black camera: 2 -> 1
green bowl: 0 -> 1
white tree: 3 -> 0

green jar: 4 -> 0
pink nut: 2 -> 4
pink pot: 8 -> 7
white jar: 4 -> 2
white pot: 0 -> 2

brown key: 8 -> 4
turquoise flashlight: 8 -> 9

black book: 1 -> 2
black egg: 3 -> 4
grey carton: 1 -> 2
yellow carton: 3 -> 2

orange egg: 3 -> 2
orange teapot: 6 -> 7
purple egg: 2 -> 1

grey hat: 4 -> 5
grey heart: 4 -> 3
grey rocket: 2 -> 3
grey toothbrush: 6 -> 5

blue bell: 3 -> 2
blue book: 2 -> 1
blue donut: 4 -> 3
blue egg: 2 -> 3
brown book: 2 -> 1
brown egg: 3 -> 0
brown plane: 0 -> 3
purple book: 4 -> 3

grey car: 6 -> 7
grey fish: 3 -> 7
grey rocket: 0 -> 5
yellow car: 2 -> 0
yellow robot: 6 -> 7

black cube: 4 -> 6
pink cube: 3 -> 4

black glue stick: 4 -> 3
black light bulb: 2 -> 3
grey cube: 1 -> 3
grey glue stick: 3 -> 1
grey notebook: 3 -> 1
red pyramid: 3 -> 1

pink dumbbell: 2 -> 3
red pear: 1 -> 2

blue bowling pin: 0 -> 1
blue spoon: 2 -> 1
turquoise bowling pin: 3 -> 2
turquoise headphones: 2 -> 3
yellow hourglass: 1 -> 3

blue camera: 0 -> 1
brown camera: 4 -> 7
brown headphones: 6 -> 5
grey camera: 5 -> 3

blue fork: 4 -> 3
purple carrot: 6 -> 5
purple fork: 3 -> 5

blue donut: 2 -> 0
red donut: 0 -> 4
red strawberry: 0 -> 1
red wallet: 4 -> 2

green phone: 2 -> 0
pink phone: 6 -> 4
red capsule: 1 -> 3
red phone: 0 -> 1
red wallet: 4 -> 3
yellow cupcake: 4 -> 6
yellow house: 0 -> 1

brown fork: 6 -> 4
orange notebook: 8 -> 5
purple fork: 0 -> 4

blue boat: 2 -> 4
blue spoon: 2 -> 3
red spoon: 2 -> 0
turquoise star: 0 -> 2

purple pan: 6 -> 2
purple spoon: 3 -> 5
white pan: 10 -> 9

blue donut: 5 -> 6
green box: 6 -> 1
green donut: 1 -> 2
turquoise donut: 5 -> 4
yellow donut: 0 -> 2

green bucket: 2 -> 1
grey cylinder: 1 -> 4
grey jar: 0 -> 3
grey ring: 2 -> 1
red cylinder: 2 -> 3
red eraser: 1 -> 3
= = = = = = =
YOUR OBJECTIVE: When you reach the line that contains "grey glue stick: 3 -> 1" in the material above, please copy it and every line after it exactly, stopping only at the last line.

ANSWER SECTION:
grey glue stick: 3 -> 1
grey notebook: 3 -> 1
red pyramid: 3 -> 1

pink dumbbell: 2 -> 3
red pear: 1 -> 2

blue bowling pin: 0 -> 1
blue spoon: 2 -> 1
turquoise bowling pin: 3 -> 2
turquoise headphones: 2 -> 3
yellow hourglass: 1 -> 3

blue camera: 0 -> 1
brown camera: 4 -> 7
brown headphones: 6 -> 5
grey camera: 5 -> 3

blue fork: 4 -> 3
purple carrot: 6 -> 5
purple fork: 3 -> 5

blue donut: 2 -> 0
red donut: 0 -> 4
red strawberry: 0 -> 1
red wallet: 4 -> 2

green phone: 2 -> 0
pink phone: 6 -> 4
red capsule: 1 -> 3
red phone: 0 -> 1
red wallet: 4 -> 3
yellow cupcake: 4 -> 6
yellow house: 0 -> 1

brown fork: 6 -> 4
orange notebook: 8 -> 5
purple fork: 0 -> 4

blue boat: 2 -> 4
blue spoon: 2 -> 3
red spoon: 2 -> 0
turquoise star: 0 -> 2

purple pan: 6 -> 2
purple spoon: 3 -> 5
white pan: 10 -> 9

blue donut: 5 -> 6
green box: 6 -> 1
green donut: 1 -> 2
turquoise donut: 5 -> 4
yellow donut: 0 -> 2

green bucket: 2 -> 1
grey cylinder: 1 -> 4
grey jar: 0 -> 3
grey ring: 2 -> 1
red cylinder: 2 -> 3
red eraser: 1 -> 3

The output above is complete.